Required work >> From first line to last, give the records again word for word and omit the pictures.
(Records provided)
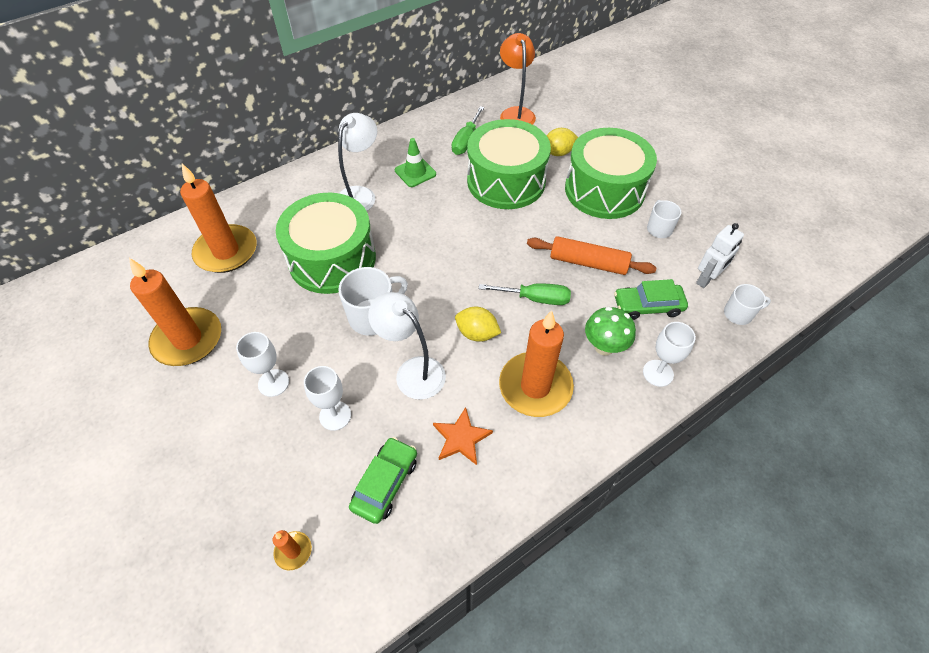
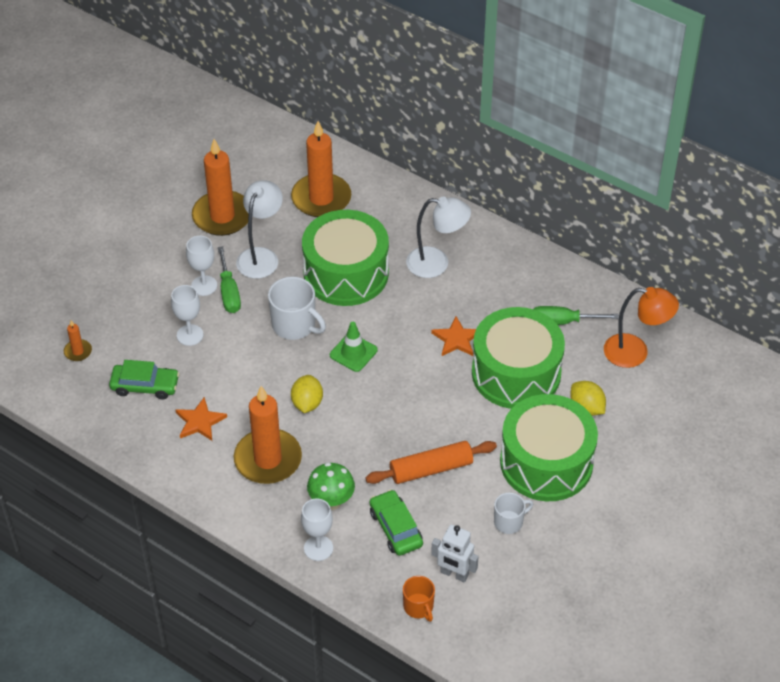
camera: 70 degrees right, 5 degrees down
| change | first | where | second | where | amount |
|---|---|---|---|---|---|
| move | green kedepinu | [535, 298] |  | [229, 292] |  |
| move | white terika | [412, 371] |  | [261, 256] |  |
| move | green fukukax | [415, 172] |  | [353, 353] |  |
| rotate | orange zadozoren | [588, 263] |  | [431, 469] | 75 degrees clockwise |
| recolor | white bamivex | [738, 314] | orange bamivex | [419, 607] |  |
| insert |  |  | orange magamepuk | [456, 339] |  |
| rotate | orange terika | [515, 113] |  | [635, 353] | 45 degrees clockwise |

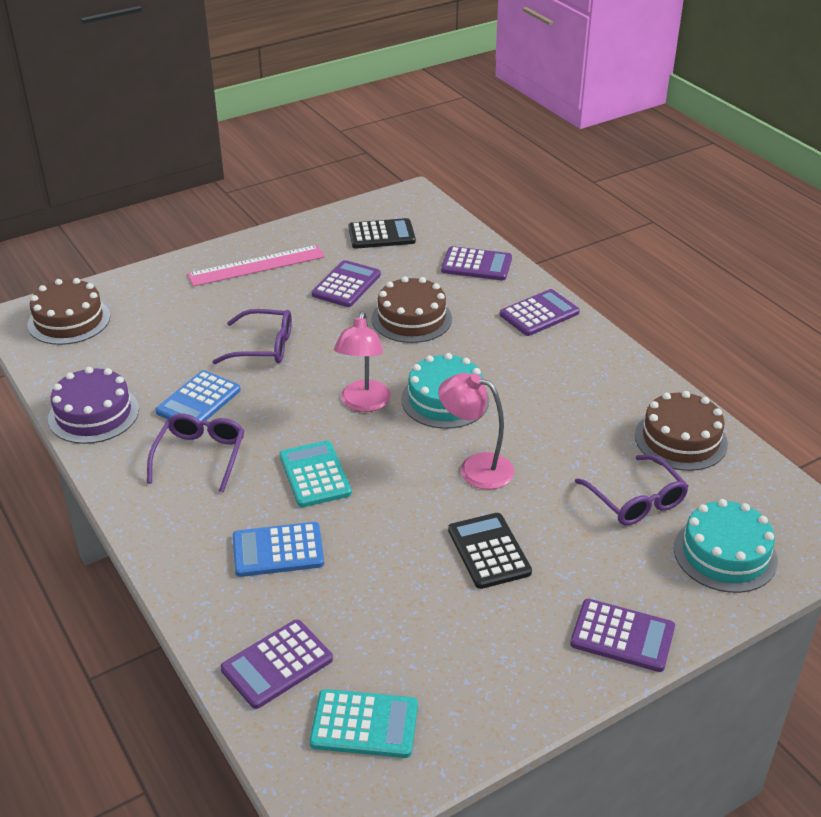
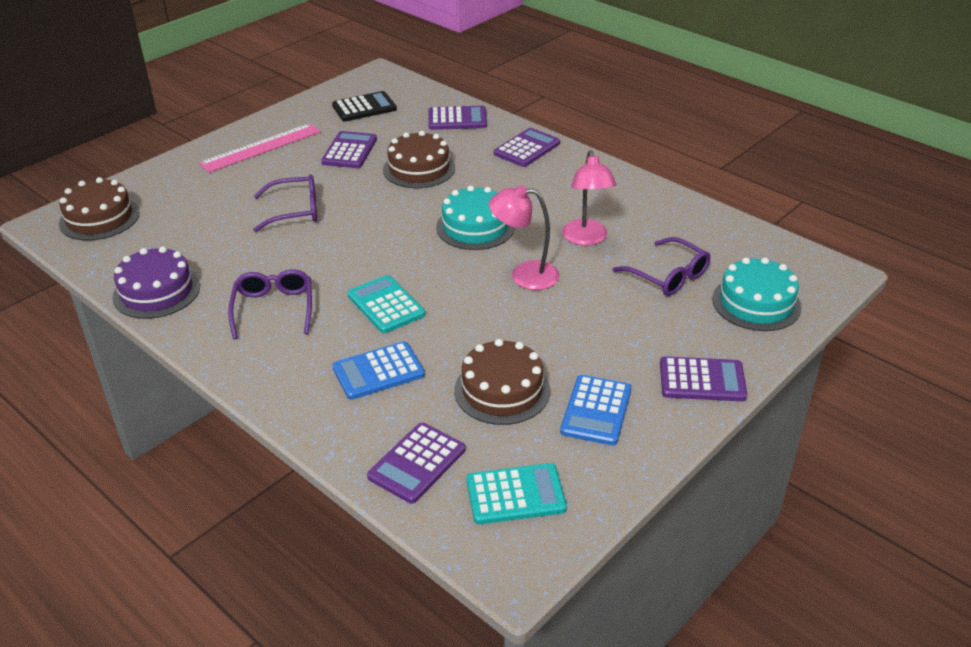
camera: 15 degrees left, 0 degrees up
| change | first | where | second | where | amount |
|---|---|---|---|---|---|
| move | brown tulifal | [680, 439] |  | [502, 390] |  |
| move | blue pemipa | [198, 401] |  | [596, 410] |  |
| move | pink terika | [363, 404] |  | [586, 239] |  |
| delete | black pemipa | [489, 551] |  |  |  |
(End Records provided)
Written answer >>
camera: 70 degrees right, 5 degrees down
| change | first | where | second | where | amount |
|---|---|---|---|---|---|
| move | green kedepinu | [535, 298] |  | [229, 292] |  |
| move | white terika | [412, 371] |  | [261, 256] |  |
| move | green fukukax | [415, 172] |  | [353, 353] |  |
| rotate | orange zadozoren | [588, 263] |  | [431, 469] | 75 degrees clockwise |
| recolor | white bamivex | [738, 314] | orange bamivex | [419, 607] |  |
| insert |  |  | orange magamepuk | [456, 339] |  |
| rotate | orange terika | [515, 113] |  | [635, 353] | 45 degrees clockwise |

camera: 15 degrees left, 0 degrees up
| change | first | where | second | where | amount |
|---|---|---|---|---|---|
| move | brown tulifal | [680, 439] |  | [502, 390] |  |
| move | blue pemipa | [198, 401] |  | [596, 410] |  |
| move | pink terika | [363, 404] |  | [586, 239] |  |
| delete | black pemipa | [489, 551] |  |  |  |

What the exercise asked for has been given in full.